● **What to work on**:
Only one number is wanted here: how many lines of the data hold "degrees".

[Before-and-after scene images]
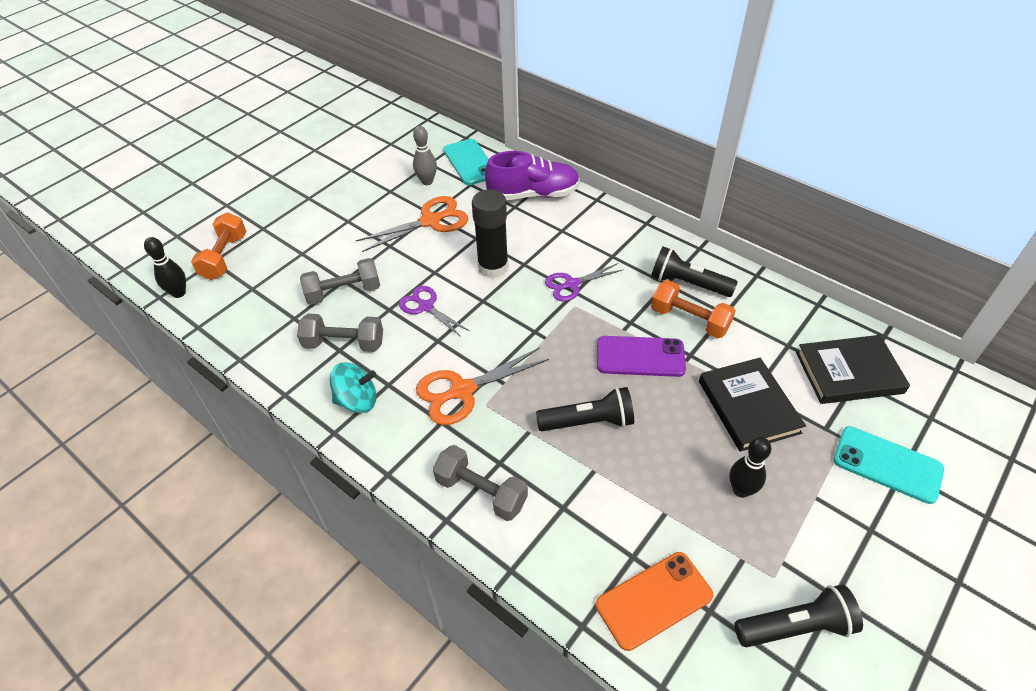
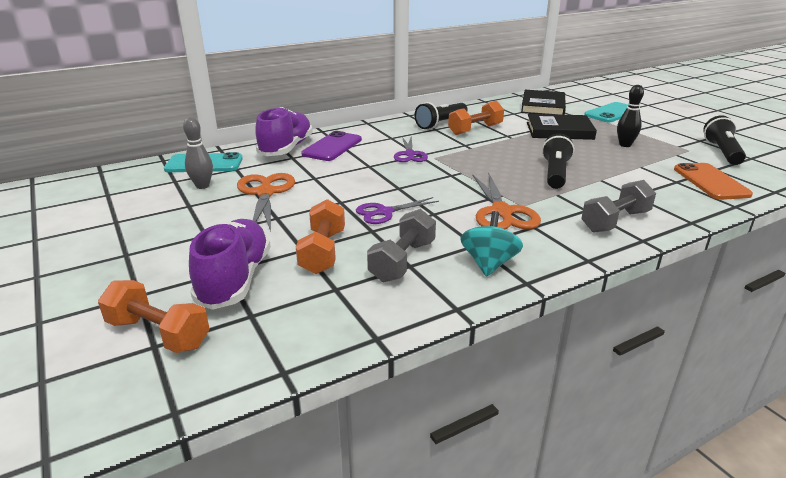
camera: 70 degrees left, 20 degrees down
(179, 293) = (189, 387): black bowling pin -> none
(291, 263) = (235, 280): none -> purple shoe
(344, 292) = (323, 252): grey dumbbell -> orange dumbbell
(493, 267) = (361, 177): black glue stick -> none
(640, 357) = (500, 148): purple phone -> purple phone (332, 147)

--

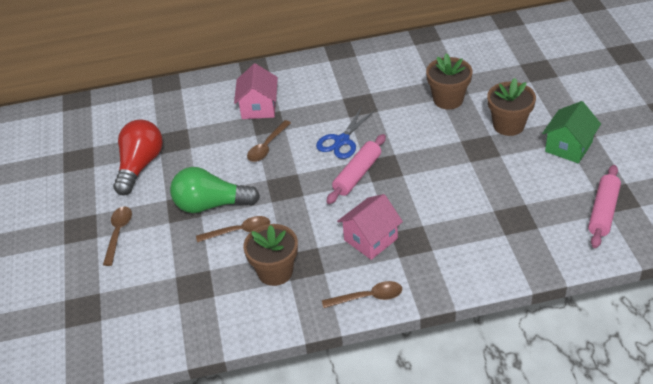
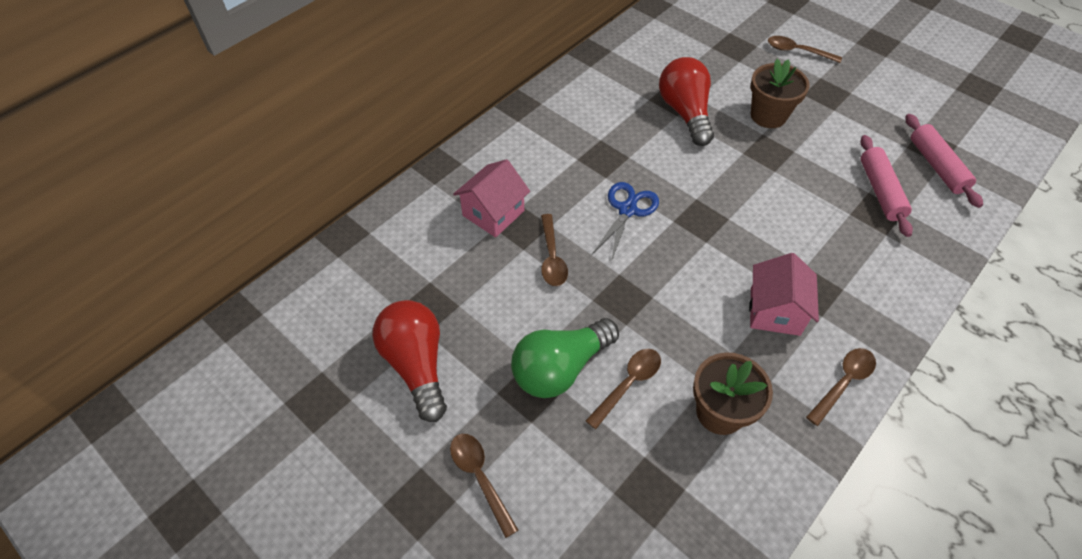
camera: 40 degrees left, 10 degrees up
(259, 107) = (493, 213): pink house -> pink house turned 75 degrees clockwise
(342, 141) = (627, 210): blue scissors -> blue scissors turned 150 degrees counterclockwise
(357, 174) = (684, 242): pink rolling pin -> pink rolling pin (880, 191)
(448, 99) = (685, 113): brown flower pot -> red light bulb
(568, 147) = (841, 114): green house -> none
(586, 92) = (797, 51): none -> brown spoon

● **Result of the task**:
4